WHAT YOU HAVE TO DO: Copy each line of the entries beneath that contains the word "domino".

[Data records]

──────────

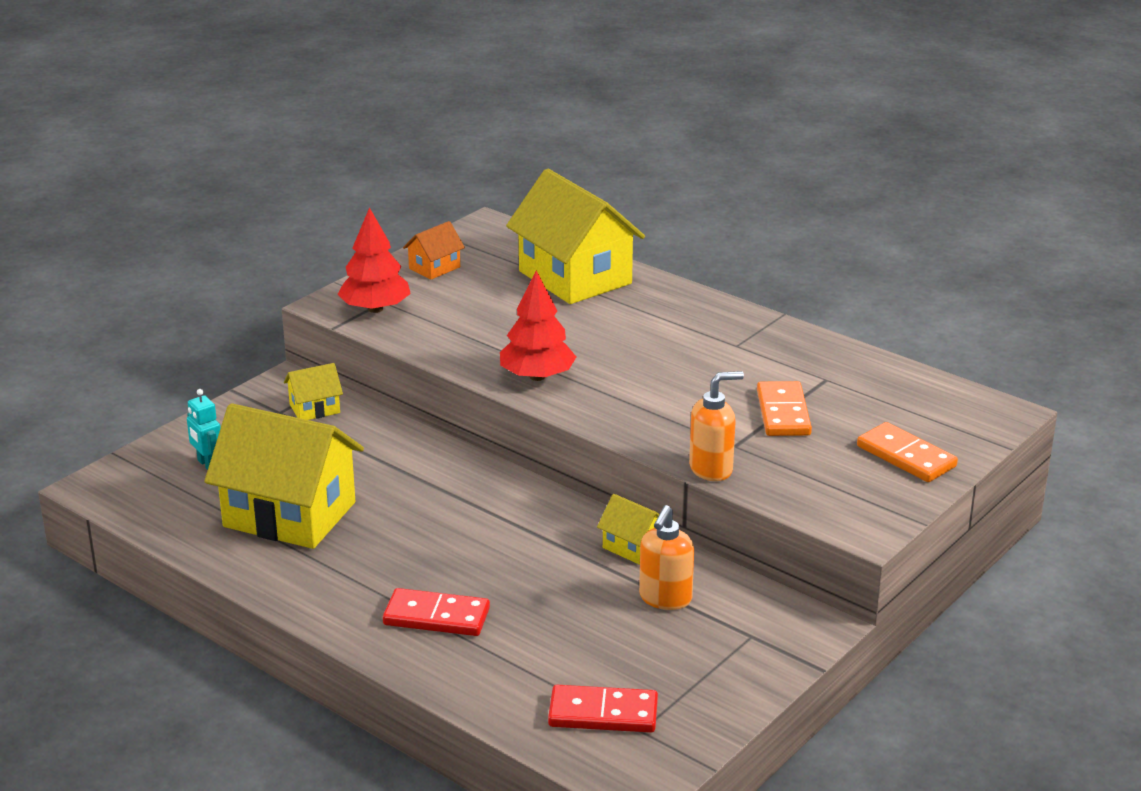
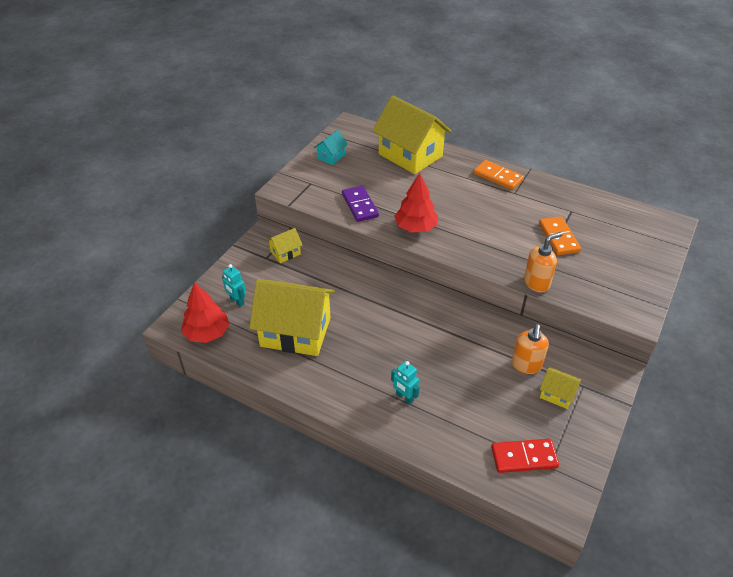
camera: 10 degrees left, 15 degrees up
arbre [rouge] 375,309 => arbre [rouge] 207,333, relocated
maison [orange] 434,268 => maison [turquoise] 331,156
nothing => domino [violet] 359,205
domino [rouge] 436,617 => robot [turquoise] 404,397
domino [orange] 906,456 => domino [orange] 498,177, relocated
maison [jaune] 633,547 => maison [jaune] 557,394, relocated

──────────

RESULT:
nothing => domino [violet] 359,205
domino [rouge] 436,617 => robot [turquoise] 404,397
domino [orange] 906,456 => domino [orange] 498,177, relocated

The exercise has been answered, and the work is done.